## START GIVEN DATA

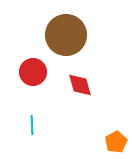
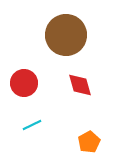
red circle: moved 9 px left, 11 px down
cyan line: rotated 66 degrees clockwise
orange pentagon: moved 27 px left
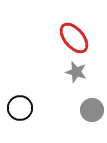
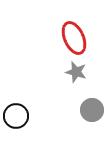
red ellipse: rotated 16 degrees clockwise
black circle: moved 4 px left, 8 px down
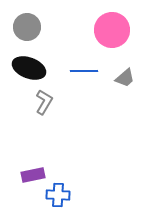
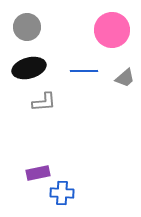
black ellipse: rotated 36 degrees counterclockwise
gray L-shape: rotated 55 degrees clockwise
purple rectangle: moved 5 px right, 2 px up
blue cross: moved 4 px right, 2 px up
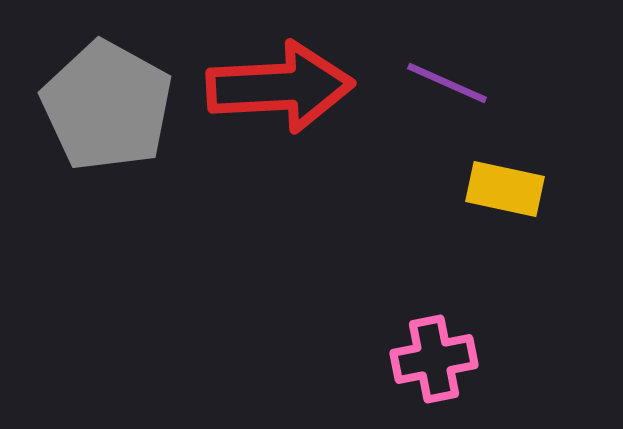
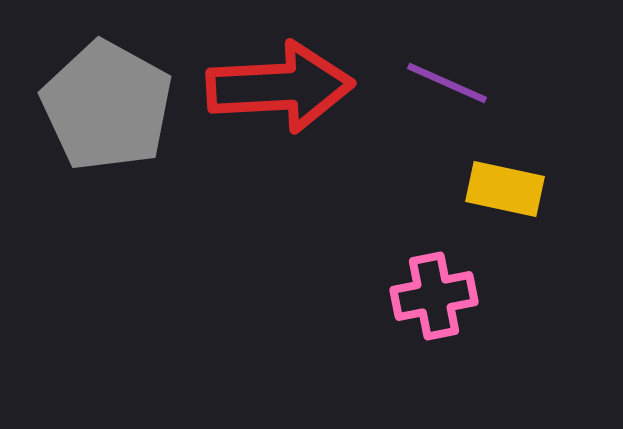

## END GIVEN DATA

**YOUR TASK**
Reproduce the lines of the records from the line containing "red ellipse: rotated 16 degrees clockwise" through the end of the records, with both ends included. Omit the pictures from your answer.

**WRITTEN ANSWER**
red ellipse: rotated 16 degrees clockwise
black circle: moved 4 px left, 8 px down
black ellipse: rotated 36 degrees counterclockwise
gray L-shape: rotated 55 degrees clockwise
purple rectangle: moved 5 px right, 2 px up
blue cross: moved 4 px right, 2 px up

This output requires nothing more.